| Action item |
Return exactly the lines of the entries that start at the line containing "yellow diamond: (96, 176)" and continue to the last line. Omit the pictures.

(Information supplied begins)

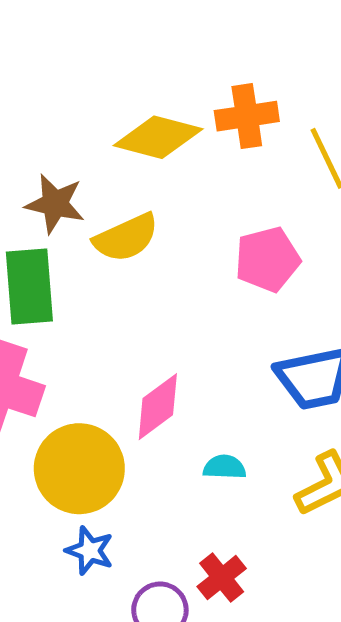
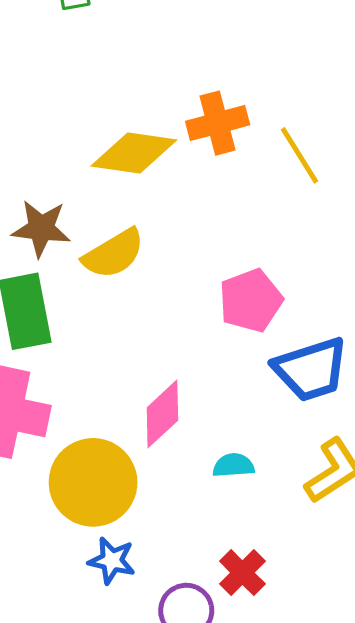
pink pentagon: (267, 259) -> (251, 301), moved

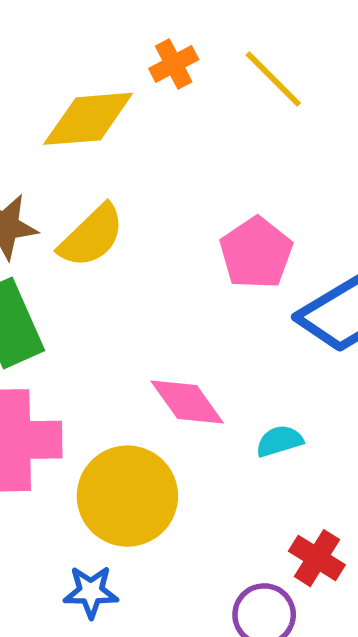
orange cross: (218, 123) -> (174, 64), size x0.7
pink diamond: (162, 414) -> (187, 402), turned -70
blue star: (112, 561) -> (91, 592), moved

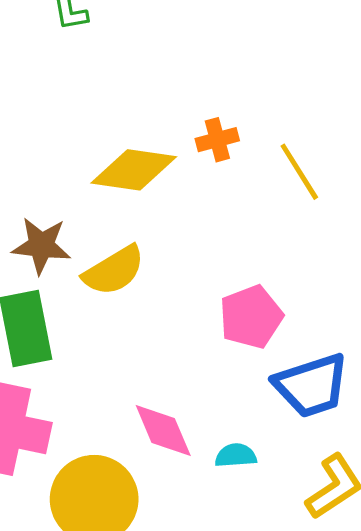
cyan semicircle: (279, 441) -> (236, 456), moved

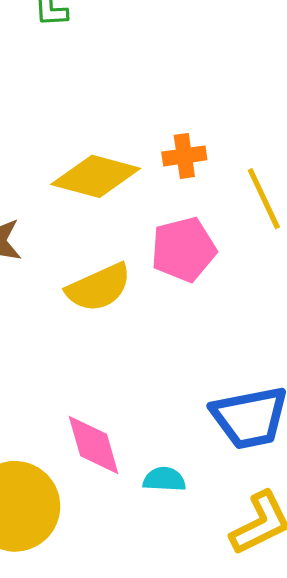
yellow semicircle: (114, 271) -> (99, 288), moved
pink pentagon: (251, 317) -> (184, 249), moved

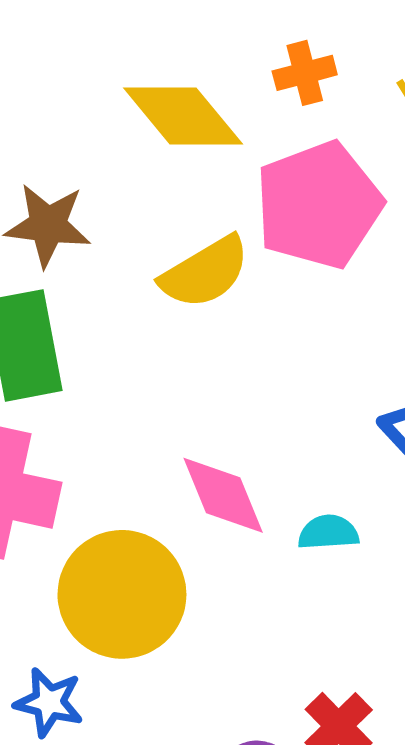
yellow diamond: (96, 176) -> (183, 116), turned 42
pink pentagon: (184, 249) -> (319, 205), size x1.4

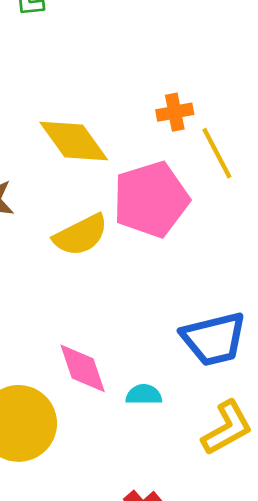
orange cross: (305, 73) -> (175, 112), moved

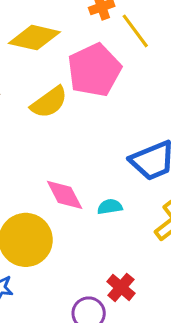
yellow diamond: (74, 141) -> (34, 38), turned -33

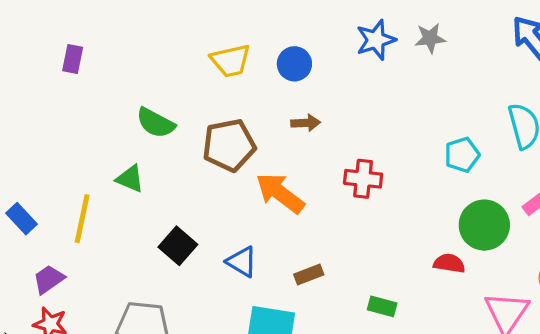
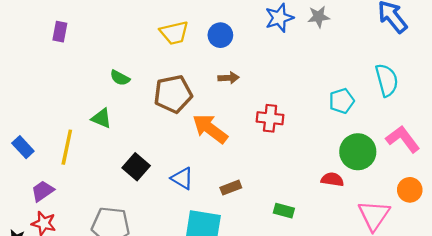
green semicircle: (156, 123) -> (120, 78), size x0.7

(Information supplied ends)

| Output of the task |
yellow diamond: (96, 176) -> (183, 116), turned 42
pink pentagon: (184, 249) -> (319, 205), size x1.4

orange cross: (305, 73) -> (175, 112), moved

yellow diamond: (74, 141) -> (34, 38), turned -33

green semicircle: (156, 123) -> (120, 78), size x0.7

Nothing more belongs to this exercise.